> _LISTED ENTRIES_

————

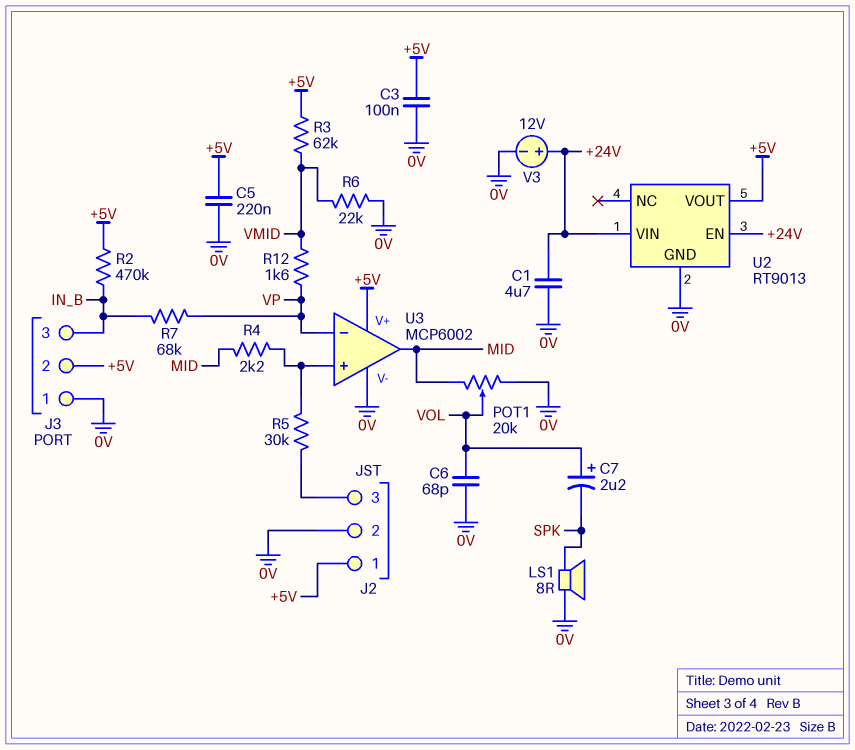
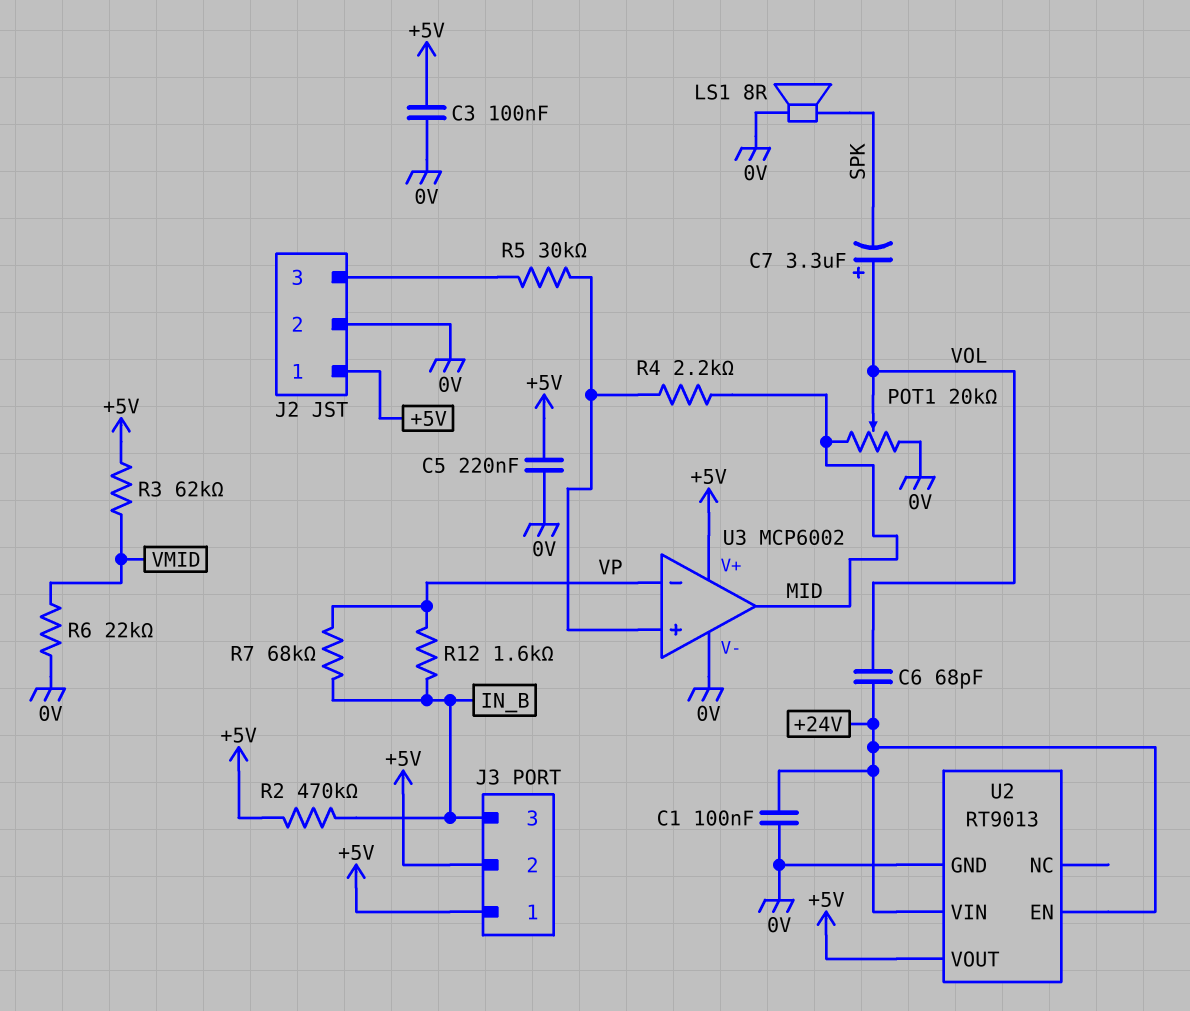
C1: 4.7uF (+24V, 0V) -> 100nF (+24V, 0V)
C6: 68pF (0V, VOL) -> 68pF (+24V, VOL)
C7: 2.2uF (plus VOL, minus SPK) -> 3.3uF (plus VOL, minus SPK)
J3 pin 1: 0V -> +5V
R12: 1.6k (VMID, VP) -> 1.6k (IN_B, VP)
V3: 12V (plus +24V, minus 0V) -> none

————

> _WORK ORDER_
Using the records above, output an exact copy without any pictures.

> _ANSWER_
C1: 4.7uF (+24V, 0V) -> 100nF (+24V, 0V)
C6: 68pF (0V, VOL) -> 68pF (+24V, VOL)
C7: 2.2uF (plus VOL, minus SPK) -> 3.3uF (plus VOL, minus SPK)
J3 pin 1: 0V -> +5V
R12: 1.6k (VMID, VP) -> 1.6k (IN_B, VP)
V3: 12V (plus +24V, minus 0V) -> none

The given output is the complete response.